### Source data
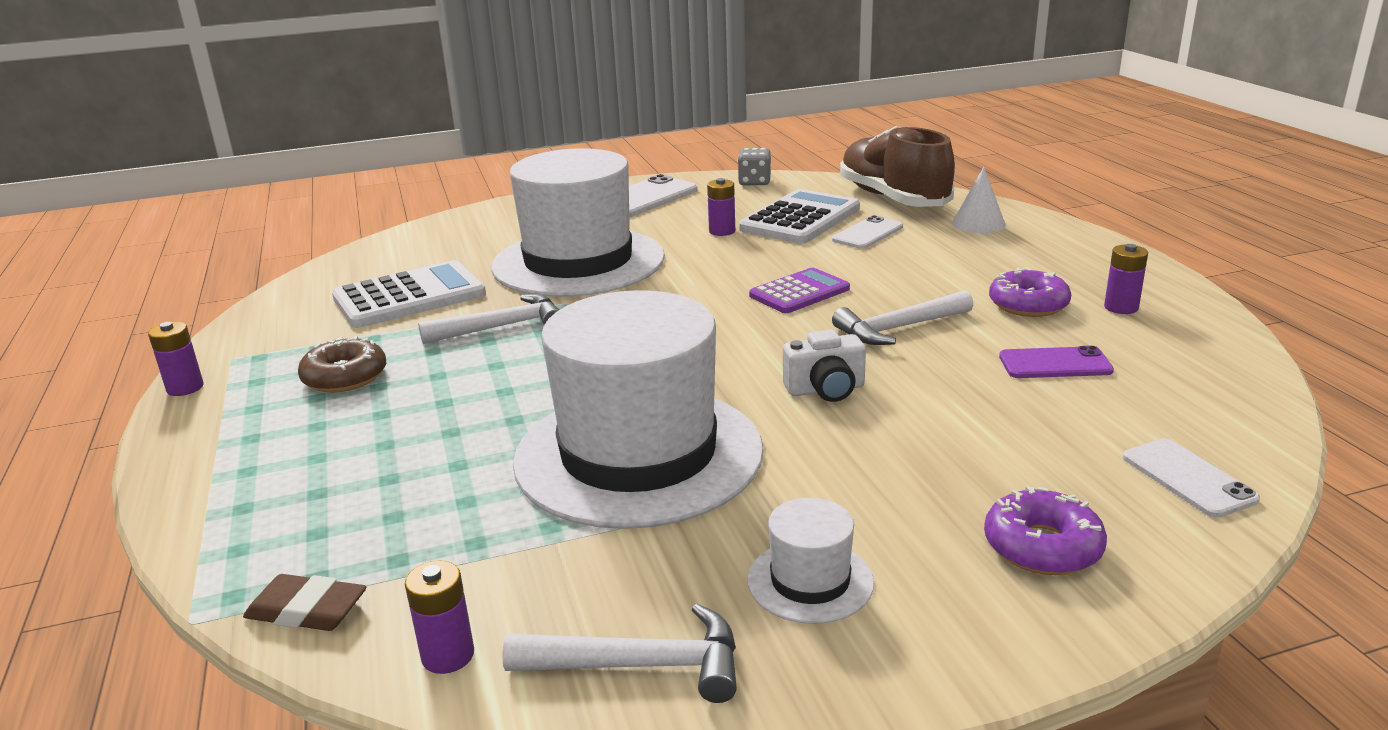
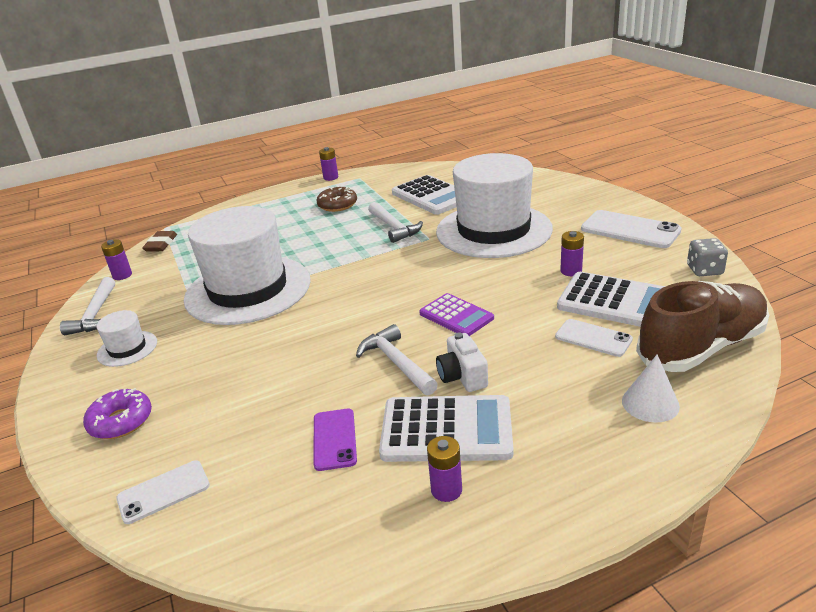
camera: 85 degrees right, 5 degrees up
(826, 390) = (307, 339): white camera -> white camera (462, 376)
(1028, 305) = (446, 430): purple donut -> white calculator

### What this task involves
Would you set down exactly the lines from the line with "(826, 390) = (307, 339): white" through the last one in the material?

### Your response
(826, 390) = (307, 339): white camera -> white camera (462, 376)
(1028, 305) = (446, 430): purple donut -> white calculator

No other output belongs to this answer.